═══ Record set

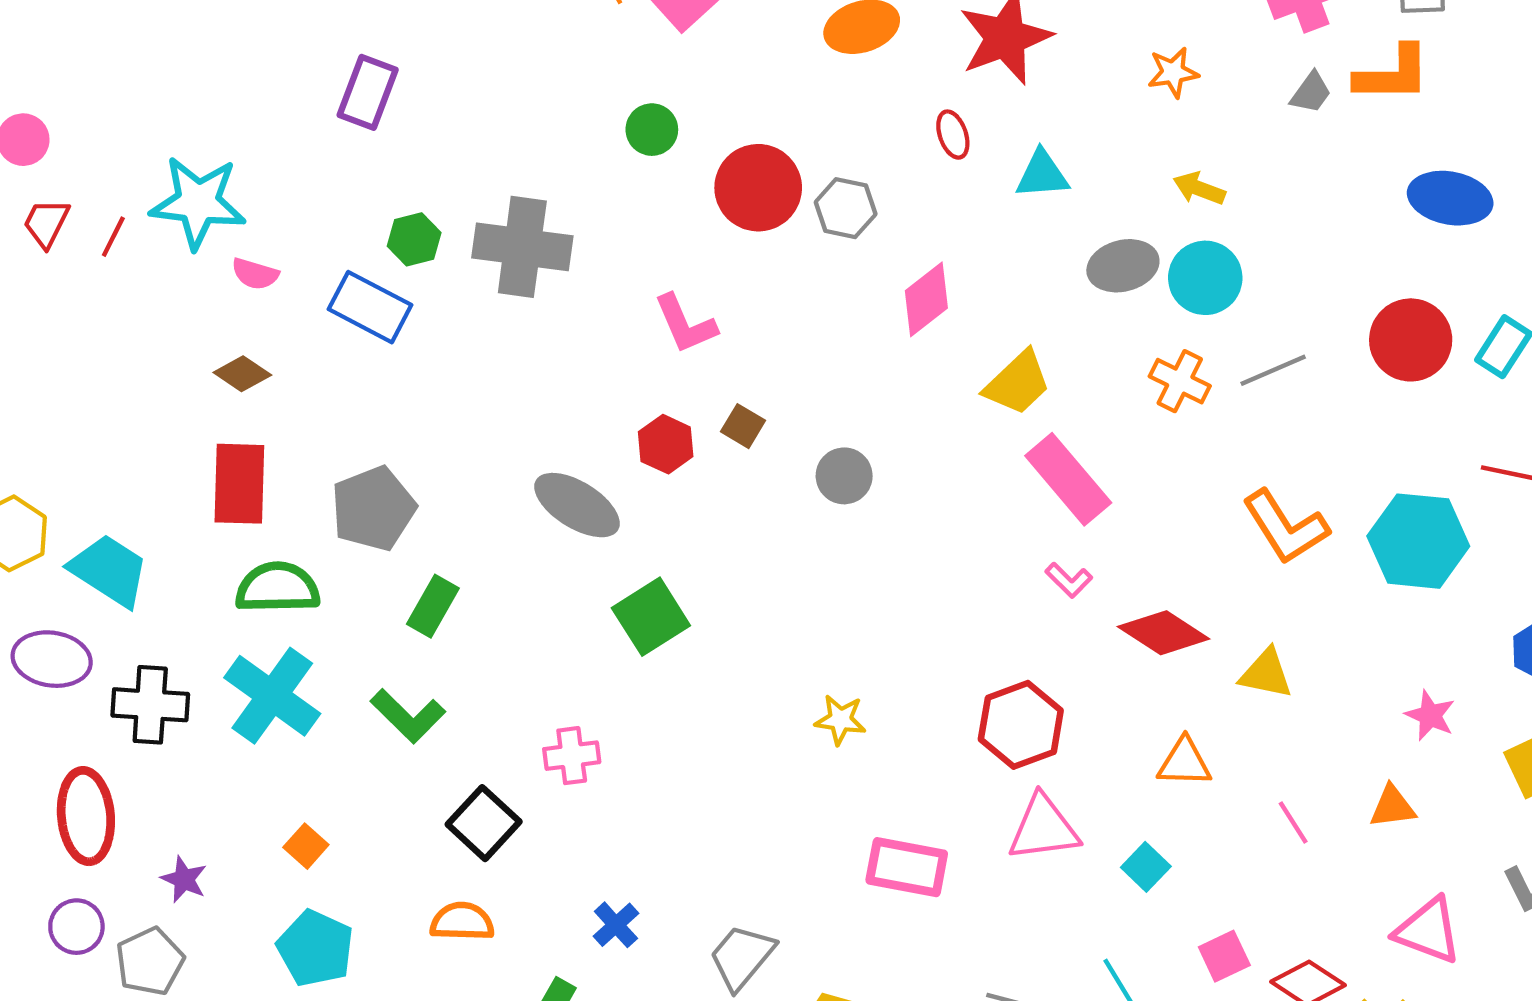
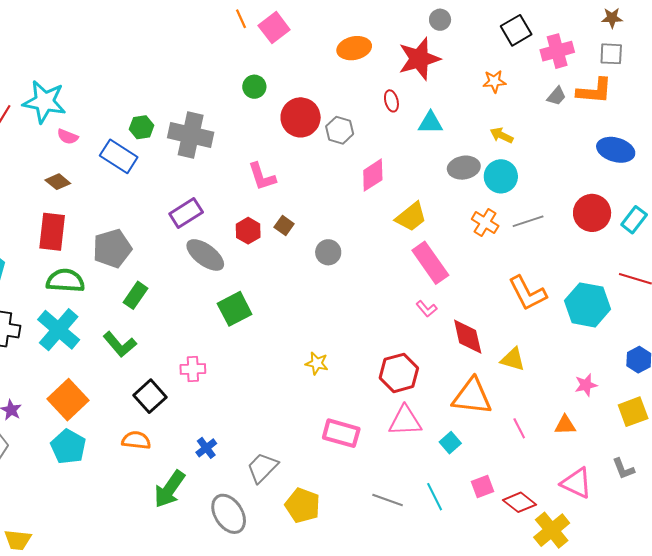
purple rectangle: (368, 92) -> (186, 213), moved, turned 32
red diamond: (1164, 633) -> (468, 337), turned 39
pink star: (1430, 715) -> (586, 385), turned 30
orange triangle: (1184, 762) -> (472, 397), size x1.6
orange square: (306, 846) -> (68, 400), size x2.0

══════

Retype exactly, and only, the lines that run from the one with "red diamond: (1164, 633)" through the final line of the entries.

red diamond: (1164, 633) -> (468, 337), turned 39
pink star: (1430, 715) -> (586, 385), turned 30
orange triangle: (1184, 762) -> (472, 397), size x1.6
orange square: (306, 846) -> (68, 400), size x2.0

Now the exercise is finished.